Data listing:
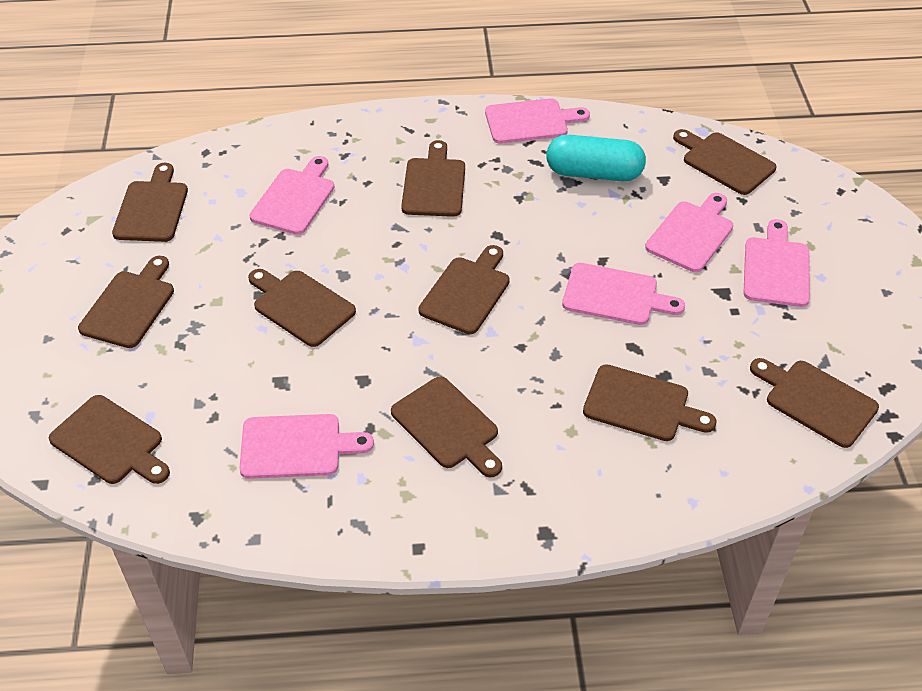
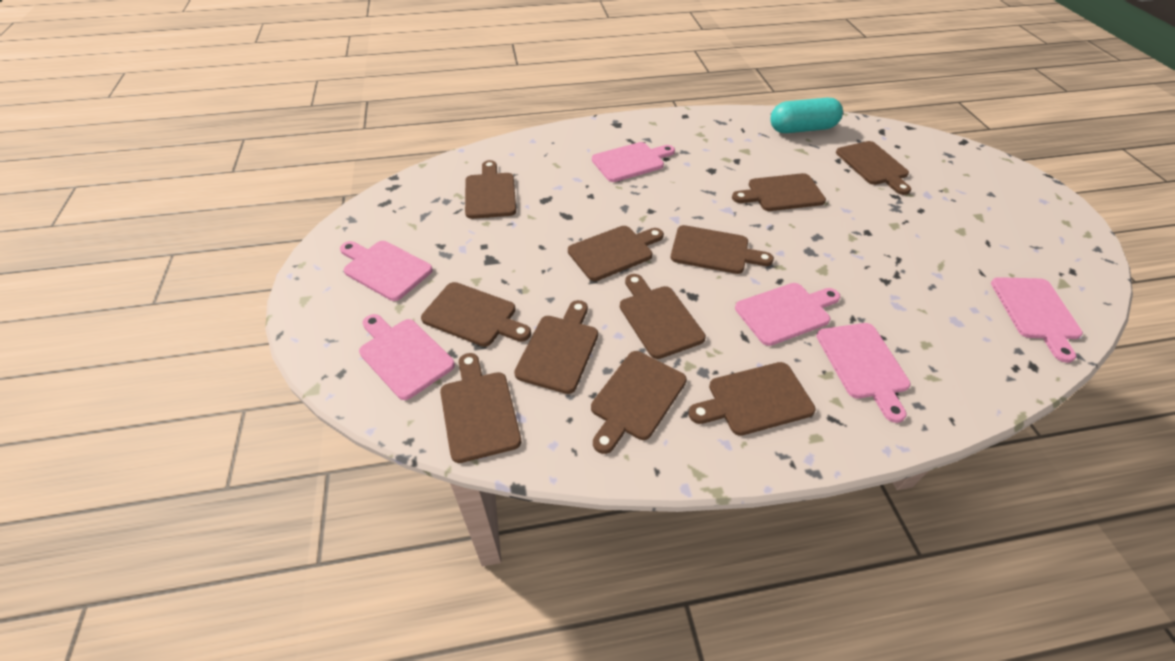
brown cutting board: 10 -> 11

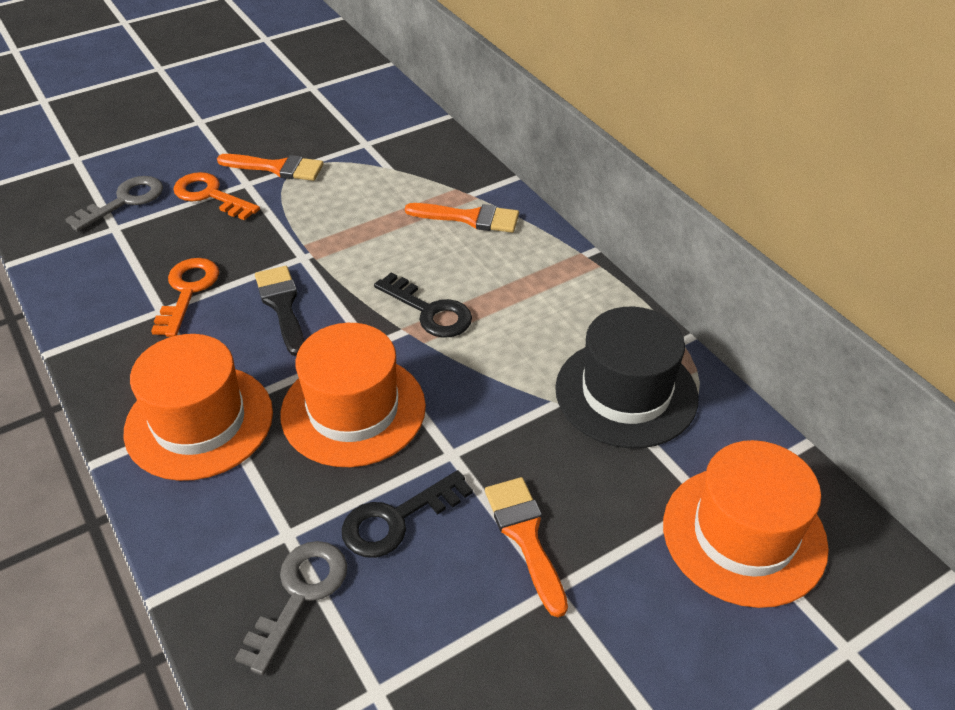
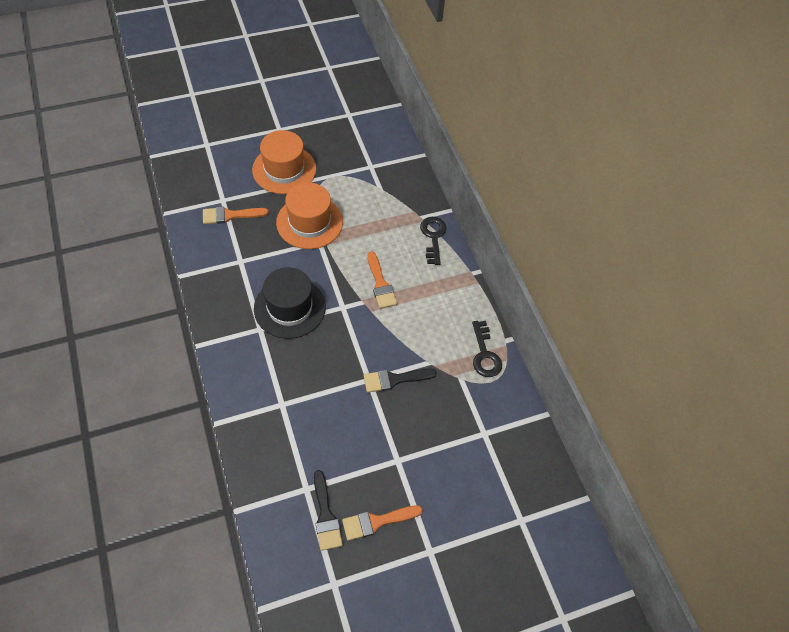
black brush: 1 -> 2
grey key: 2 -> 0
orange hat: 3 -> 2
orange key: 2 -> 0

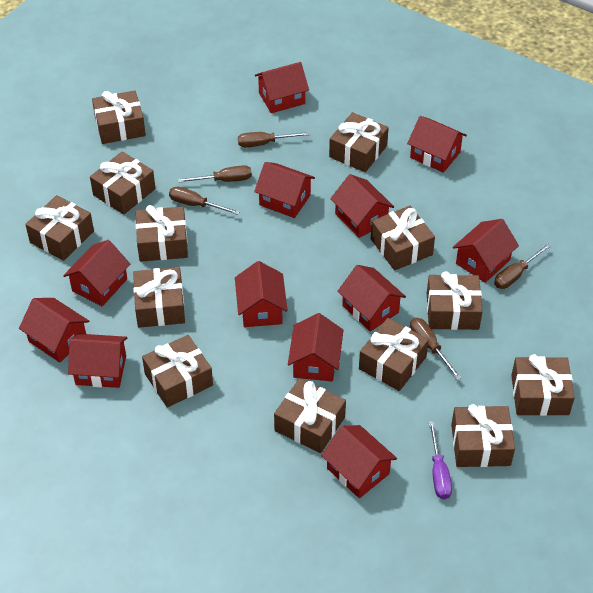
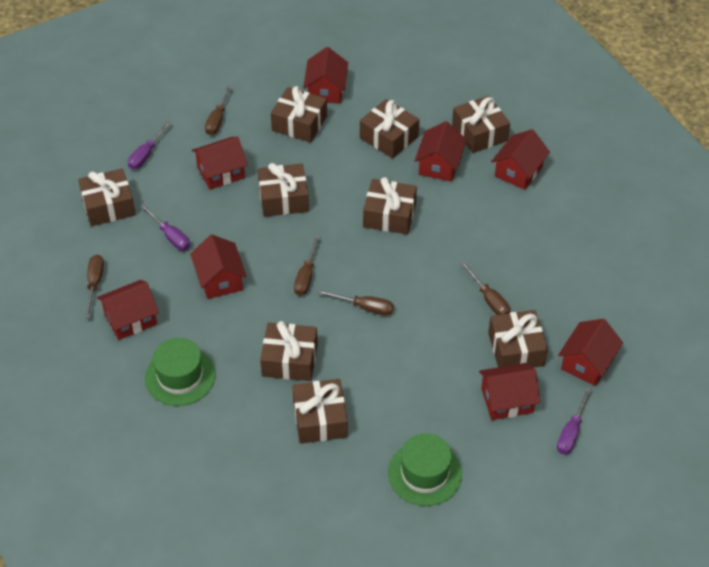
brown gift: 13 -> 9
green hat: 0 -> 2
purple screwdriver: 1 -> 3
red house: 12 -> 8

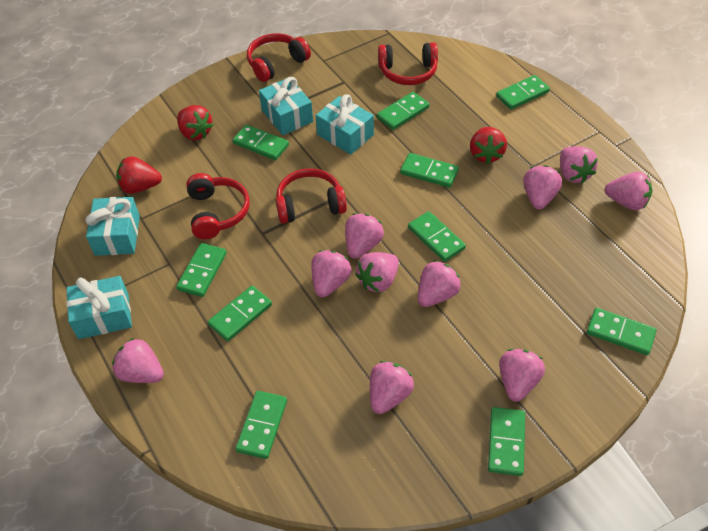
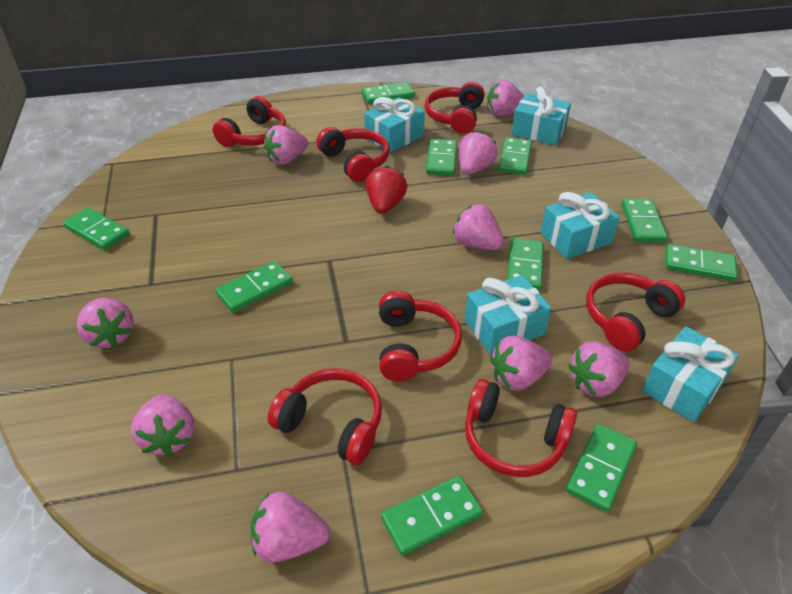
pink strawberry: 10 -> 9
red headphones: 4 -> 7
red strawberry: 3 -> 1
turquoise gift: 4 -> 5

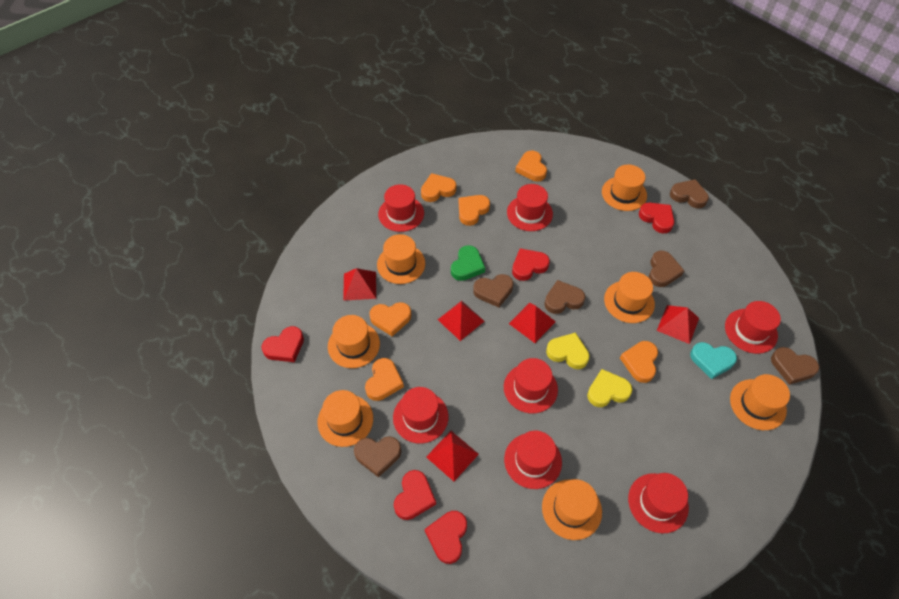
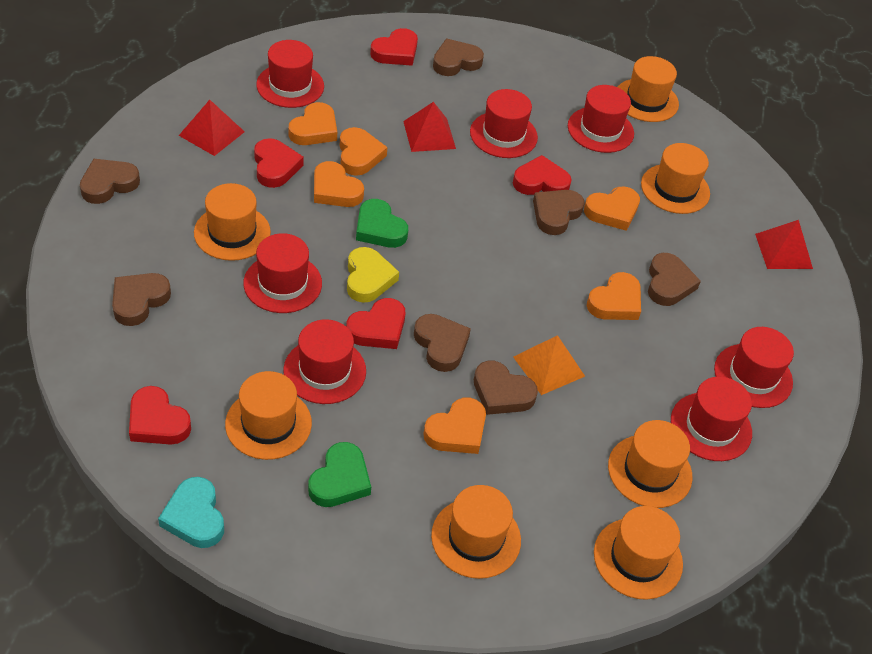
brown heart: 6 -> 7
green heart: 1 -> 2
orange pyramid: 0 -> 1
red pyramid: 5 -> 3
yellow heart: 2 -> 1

Task: Find the lines above with the word "orange". Copy them out.

Answer area:
orange hat: 3 -> 2
orange key: 2 -> 0
orange pyramid: 0 -> 1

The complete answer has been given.